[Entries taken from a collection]
BEGIN

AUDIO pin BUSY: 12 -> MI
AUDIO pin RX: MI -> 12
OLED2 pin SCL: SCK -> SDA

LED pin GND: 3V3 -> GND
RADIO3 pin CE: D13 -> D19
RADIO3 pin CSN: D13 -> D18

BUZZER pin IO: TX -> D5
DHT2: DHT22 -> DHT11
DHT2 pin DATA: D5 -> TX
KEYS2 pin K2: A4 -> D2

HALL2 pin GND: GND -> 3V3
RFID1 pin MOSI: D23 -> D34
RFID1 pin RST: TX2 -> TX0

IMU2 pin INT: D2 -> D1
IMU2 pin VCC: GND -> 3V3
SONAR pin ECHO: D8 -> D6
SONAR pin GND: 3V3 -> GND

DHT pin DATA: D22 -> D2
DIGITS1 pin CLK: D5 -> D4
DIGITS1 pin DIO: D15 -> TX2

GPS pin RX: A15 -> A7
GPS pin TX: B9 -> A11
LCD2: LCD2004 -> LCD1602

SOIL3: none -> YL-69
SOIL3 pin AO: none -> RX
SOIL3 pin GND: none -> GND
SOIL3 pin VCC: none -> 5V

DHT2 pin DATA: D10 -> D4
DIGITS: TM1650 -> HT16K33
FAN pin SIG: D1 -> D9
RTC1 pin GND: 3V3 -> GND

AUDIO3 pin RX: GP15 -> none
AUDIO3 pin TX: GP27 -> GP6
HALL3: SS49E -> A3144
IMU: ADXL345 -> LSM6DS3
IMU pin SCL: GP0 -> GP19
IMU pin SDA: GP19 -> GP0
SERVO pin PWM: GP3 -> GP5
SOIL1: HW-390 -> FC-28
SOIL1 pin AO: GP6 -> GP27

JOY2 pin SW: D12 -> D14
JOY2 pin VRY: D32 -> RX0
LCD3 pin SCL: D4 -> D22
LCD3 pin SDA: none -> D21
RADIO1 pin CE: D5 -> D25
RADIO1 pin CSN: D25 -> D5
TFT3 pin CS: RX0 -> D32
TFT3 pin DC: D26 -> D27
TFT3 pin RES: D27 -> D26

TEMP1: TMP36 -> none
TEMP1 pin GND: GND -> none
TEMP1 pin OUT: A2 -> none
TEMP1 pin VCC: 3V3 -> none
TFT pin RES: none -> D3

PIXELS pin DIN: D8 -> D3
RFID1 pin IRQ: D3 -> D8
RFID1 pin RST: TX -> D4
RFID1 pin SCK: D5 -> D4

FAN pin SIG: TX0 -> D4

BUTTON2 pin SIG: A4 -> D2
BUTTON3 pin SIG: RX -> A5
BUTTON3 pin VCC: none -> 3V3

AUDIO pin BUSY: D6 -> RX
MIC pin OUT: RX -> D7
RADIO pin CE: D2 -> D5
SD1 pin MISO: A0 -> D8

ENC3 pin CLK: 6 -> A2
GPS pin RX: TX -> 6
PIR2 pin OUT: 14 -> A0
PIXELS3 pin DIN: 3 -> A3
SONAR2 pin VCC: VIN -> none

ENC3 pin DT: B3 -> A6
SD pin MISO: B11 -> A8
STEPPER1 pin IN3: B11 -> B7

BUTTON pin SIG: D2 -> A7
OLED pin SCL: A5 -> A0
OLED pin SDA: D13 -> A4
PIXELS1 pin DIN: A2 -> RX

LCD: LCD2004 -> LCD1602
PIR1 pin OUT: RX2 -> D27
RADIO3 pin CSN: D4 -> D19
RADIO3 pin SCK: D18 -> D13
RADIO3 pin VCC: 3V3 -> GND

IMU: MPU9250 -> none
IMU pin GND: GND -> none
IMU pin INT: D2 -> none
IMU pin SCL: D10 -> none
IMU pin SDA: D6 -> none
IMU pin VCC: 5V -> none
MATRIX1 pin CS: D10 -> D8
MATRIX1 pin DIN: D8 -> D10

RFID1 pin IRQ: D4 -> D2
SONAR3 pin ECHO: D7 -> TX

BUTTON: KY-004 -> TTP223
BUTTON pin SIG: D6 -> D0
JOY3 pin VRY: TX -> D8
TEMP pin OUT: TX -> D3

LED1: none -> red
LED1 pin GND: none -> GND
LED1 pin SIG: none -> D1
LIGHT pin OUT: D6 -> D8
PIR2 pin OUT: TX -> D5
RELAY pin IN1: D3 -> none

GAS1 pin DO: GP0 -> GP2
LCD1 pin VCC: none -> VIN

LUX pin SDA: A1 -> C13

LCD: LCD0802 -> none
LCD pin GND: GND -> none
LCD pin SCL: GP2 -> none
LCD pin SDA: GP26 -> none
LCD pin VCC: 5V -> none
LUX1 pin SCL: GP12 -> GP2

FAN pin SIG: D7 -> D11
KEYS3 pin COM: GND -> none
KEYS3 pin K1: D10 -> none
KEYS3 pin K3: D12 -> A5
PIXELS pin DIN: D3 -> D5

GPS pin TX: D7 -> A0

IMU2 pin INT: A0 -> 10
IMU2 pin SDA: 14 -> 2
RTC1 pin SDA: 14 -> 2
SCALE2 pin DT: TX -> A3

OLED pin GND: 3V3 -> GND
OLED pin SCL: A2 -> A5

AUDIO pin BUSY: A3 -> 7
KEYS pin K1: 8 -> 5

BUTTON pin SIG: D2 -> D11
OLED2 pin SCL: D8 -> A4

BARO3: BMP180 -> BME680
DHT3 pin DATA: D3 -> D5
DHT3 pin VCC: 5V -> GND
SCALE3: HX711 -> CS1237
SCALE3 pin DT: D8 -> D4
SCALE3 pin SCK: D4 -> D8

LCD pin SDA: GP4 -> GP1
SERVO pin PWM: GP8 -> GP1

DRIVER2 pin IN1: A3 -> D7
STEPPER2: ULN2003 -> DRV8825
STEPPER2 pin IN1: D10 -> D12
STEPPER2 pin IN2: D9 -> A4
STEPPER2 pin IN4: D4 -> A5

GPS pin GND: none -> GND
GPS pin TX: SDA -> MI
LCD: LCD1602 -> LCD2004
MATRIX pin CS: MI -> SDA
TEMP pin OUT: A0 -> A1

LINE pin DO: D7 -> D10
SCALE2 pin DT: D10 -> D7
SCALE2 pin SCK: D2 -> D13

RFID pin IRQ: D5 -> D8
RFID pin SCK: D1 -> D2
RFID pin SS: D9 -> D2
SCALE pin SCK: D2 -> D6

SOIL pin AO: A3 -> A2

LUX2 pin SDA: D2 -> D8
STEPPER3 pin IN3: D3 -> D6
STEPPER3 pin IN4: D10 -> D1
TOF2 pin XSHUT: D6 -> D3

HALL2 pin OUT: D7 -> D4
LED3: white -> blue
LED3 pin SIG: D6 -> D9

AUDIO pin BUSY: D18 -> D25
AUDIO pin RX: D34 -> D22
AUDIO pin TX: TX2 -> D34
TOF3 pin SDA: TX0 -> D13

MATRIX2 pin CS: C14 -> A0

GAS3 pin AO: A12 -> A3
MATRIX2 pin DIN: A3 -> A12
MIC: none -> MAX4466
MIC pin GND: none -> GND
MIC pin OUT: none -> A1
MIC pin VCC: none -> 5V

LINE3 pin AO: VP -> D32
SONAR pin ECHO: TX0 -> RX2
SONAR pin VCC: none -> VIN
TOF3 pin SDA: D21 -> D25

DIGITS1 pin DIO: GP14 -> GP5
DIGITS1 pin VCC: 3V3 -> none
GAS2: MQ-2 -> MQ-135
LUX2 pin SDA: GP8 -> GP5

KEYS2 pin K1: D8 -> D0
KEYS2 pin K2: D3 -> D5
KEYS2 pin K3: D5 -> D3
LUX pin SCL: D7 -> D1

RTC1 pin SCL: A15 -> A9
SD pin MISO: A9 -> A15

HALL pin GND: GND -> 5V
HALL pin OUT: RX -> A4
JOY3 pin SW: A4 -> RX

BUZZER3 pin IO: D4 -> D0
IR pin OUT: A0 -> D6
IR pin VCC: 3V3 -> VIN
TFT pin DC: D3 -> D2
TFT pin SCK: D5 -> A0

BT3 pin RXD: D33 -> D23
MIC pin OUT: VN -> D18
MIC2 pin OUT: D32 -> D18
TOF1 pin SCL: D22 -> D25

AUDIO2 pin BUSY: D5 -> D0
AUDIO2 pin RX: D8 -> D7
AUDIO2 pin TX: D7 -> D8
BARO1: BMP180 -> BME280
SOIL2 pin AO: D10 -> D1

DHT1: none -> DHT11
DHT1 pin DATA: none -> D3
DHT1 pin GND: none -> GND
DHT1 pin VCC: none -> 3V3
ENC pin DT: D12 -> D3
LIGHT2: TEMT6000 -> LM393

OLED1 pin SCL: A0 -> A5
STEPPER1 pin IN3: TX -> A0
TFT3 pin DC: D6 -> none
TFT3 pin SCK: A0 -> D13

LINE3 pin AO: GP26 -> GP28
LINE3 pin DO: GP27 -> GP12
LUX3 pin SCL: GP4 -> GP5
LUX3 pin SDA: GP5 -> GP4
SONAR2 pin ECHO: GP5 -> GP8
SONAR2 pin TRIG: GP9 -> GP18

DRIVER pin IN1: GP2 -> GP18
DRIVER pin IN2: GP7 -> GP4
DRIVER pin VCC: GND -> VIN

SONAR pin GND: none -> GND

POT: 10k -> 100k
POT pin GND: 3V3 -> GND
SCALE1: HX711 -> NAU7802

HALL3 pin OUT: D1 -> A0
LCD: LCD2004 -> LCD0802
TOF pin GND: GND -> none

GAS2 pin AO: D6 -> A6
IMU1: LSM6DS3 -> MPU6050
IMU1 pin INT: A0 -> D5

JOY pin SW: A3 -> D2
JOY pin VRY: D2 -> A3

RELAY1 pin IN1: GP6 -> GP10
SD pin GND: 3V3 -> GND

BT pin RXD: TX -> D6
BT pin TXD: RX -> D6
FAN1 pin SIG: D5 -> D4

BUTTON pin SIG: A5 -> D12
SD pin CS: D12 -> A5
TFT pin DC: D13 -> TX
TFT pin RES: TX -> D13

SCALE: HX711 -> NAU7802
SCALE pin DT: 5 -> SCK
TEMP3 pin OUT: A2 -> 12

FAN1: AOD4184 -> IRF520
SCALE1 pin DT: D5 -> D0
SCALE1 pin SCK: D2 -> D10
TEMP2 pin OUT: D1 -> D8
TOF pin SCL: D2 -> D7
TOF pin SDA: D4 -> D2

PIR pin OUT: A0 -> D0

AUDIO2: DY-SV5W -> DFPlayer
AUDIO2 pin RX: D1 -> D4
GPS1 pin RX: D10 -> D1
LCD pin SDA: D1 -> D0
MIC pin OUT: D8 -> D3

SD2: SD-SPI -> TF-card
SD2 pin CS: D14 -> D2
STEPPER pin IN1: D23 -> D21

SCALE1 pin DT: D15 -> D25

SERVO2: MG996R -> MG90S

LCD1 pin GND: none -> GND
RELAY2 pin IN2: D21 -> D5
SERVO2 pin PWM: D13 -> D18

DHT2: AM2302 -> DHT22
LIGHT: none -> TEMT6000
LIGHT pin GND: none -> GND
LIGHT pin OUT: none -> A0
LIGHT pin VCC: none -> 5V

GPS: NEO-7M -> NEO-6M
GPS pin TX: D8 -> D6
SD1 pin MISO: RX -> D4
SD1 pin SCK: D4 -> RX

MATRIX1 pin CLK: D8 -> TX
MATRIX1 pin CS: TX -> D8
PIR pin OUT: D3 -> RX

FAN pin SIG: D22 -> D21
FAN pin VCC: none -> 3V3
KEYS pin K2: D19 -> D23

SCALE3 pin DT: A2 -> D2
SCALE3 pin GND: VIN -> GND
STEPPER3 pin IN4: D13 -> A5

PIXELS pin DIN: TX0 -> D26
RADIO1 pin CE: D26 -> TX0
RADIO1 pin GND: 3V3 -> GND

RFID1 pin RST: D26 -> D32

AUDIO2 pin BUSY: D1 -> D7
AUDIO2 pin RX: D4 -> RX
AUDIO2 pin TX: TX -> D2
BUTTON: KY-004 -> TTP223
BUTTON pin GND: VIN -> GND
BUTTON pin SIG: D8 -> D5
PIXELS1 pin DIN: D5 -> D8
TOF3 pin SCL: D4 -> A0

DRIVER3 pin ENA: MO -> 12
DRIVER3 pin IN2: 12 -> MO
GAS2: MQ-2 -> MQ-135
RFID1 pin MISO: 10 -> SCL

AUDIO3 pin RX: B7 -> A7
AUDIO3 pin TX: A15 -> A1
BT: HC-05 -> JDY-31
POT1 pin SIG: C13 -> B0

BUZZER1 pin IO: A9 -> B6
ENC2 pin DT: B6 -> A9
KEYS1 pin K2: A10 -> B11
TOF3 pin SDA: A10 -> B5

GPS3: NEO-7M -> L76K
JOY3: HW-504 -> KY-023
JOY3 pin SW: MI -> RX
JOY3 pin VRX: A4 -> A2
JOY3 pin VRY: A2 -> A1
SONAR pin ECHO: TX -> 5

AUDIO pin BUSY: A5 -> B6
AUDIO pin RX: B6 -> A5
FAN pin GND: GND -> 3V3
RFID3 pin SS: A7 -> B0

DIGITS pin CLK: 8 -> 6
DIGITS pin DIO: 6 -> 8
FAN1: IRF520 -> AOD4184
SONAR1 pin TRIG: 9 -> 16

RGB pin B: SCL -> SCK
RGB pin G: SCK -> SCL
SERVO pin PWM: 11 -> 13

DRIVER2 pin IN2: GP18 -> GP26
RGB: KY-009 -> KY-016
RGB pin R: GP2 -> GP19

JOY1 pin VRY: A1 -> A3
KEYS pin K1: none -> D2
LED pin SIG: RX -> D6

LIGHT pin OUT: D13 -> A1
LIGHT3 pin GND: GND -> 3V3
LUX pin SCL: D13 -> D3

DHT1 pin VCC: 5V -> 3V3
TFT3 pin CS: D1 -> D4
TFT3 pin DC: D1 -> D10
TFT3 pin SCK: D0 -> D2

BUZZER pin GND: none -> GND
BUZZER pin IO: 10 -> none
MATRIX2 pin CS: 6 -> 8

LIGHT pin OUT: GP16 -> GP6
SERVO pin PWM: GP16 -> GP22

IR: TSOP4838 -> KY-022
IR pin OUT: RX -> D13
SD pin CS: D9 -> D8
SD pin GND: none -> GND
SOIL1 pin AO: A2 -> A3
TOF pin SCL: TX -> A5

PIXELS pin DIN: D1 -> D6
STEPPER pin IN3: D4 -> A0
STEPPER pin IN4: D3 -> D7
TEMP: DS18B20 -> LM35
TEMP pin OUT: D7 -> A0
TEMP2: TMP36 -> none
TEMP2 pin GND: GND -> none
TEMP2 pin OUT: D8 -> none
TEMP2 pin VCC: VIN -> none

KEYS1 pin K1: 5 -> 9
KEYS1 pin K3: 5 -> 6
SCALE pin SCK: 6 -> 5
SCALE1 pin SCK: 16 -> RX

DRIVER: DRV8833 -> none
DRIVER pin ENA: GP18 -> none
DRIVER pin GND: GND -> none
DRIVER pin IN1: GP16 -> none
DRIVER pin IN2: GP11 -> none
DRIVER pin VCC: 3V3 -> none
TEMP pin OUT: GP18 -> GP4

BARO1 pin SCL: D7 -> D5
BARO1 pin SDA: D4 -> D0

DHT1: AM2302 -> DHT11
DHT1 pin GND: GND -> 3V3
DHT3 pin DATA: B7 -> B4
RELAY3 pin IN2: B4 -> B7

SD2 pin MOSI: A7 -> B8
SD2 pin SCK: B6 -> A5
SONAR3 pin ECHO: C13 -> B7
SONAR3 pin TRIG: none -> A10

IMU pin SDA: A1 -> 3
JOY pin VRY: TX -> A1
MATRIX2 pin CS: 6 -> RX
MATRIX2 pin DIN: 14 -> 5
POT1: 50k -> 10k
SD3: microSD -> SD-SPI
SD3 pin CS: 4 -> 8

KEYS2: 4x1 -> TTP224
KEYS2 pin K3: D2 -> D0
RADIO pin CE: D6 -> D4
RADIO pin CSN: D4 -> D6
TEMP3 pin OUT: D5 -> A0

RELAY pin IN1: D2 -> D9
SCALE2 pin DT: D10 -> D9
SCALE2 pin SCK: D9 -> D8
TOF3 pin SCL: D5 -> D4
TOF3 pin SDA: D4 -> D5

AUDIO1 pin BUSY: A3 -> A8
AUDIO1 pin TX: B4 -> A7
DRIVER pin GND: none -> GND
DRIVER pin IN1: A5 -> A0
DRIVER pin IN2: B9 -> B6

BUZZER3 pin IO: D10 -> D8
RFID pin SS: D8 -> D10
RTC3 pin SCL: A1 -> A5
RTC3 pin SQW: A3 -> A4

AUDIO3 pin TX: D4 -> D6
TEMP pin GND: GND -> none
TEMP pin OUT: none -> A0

END

• Prompt: Would you retype the lines above from the one with "AUDIO pin RX: D34 -> D22" down to the one with "KEYS2 pin K1: D8 -> D0", word for word, both ends included and no other lines?

• Response:
AUDIO pin RX: D34 -> D22
AUDIO pin TX: TX2 -> D34
TOF3 pin SDA: TX0 -> D13

MATRIX2 pin CS: C14 -> A0

GAS3 pin AO: A12 -> A3
MATRIX2 pin DIN: A3 -> A12
MIC: none -> MAX4466
MIC pin GND: none -> GND
MIC pin OUT: none -> A1
MIC pin VCC: none -> 5V

LINE3 pin AO: VP -> D32
SONAR pin ECHO: TX0 -> RX2
SONAR pin VCC: none -> VIN
TOF3 pin SDA: D21 -> D25

DIGITS1 pin DIO: GP14 -> GP5
DIGITS1 pin VCC: 3V3 -> none
GAS2: MQ-2 -> MQ-135
LUX2 pin SDA: GP8 -> GP5

KEYS2 pin K1: D8 -> D0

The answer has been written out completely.